▸ **WHAT YOU SHOULD DO**
Each record below should be reproduced as it is written, with pictures left out entirely.

▸ **MATERIAL SHOWN**
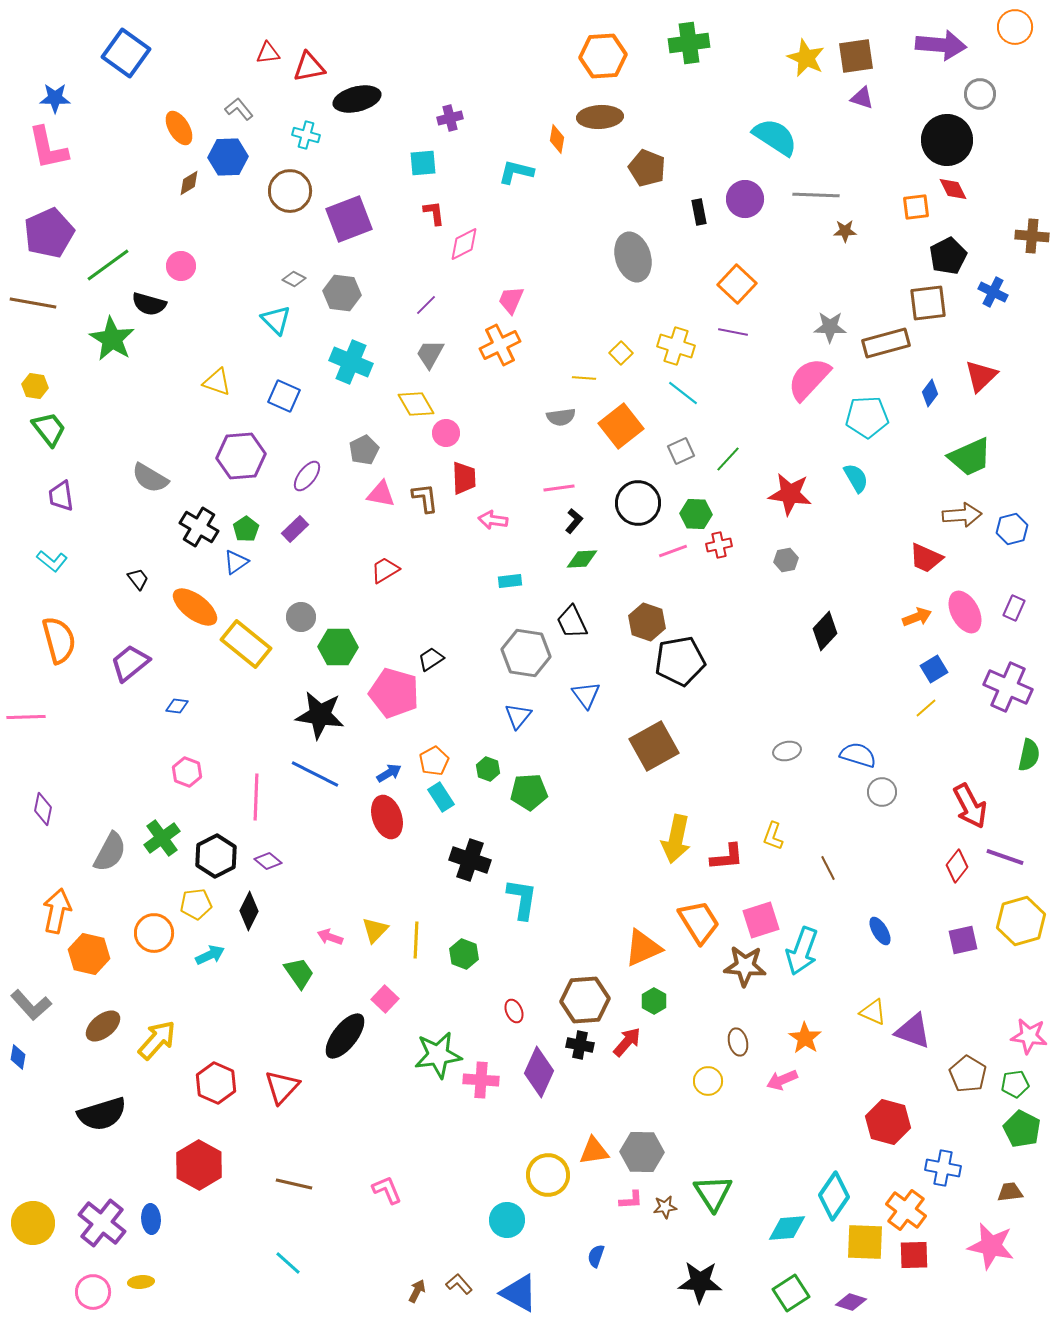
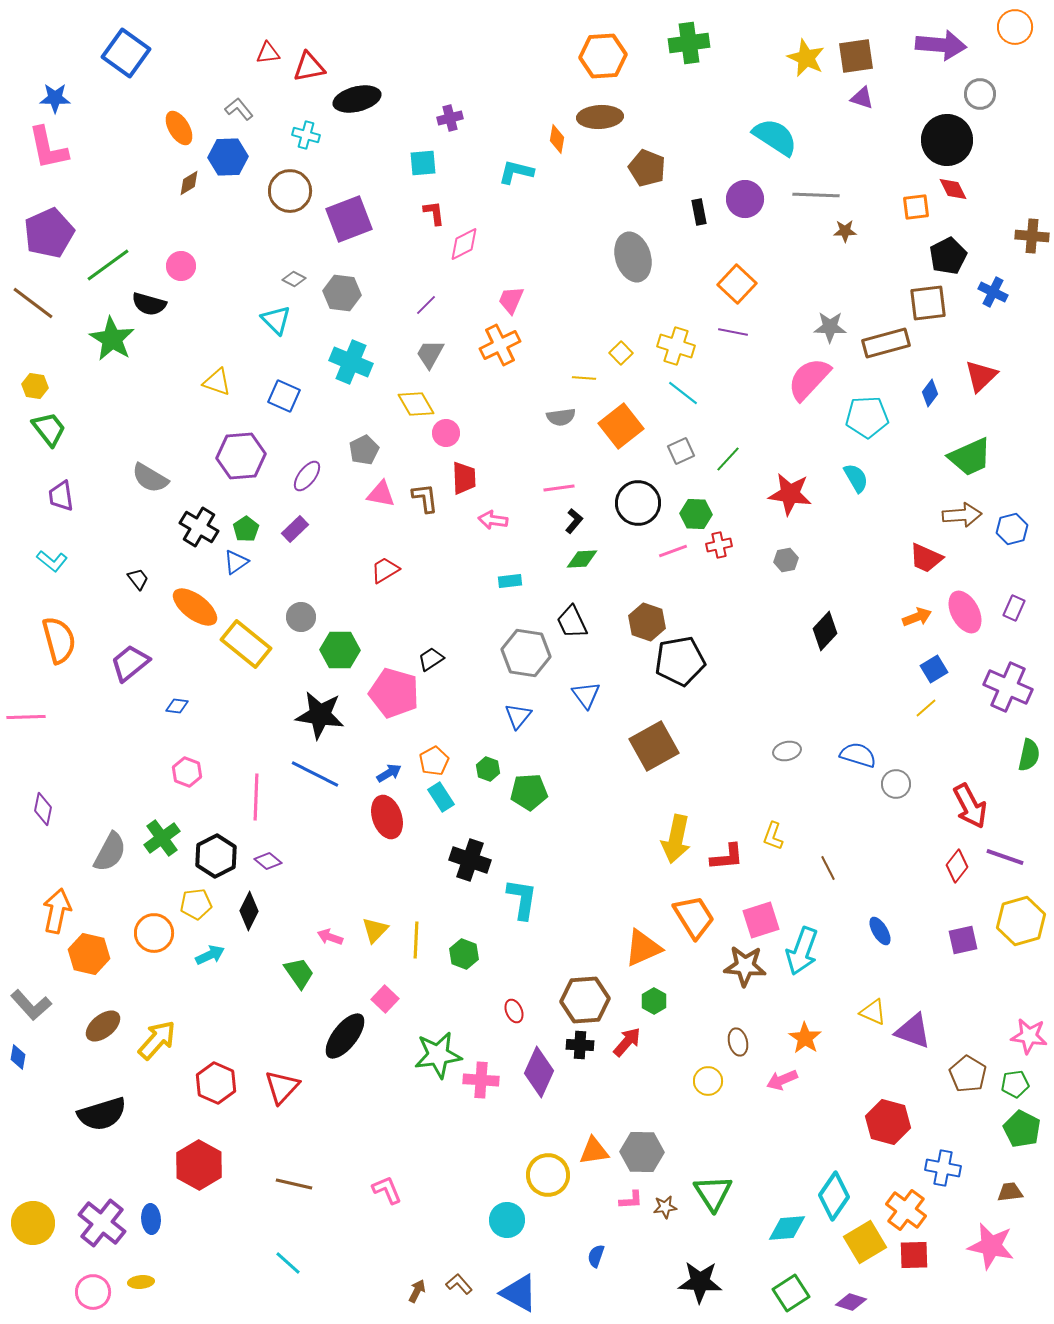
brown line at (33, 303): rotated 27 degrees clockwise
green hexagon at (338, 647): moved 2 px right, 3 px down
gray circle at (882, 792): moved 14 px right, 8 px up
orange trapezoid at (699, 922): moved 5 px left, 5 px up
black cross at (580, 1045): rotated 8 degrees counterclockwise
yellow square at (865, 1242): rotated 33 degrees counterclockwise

▸ **TASK OUTPUT**
brown line at (33, 303): rotated 27 degrees clockwise
green hexagon at (338, 647): moved 2 px right, 3 px down
gray circle at (882, 792): moved 14 px right, 8 px up
orange trapezoid at (699, 922): moved 5 px left, 5 px up
black cross at (580, 1045): rotated 8 degrees counterclockwise
yellow square at (865, 1242): rotated 33 degrees counterclockwise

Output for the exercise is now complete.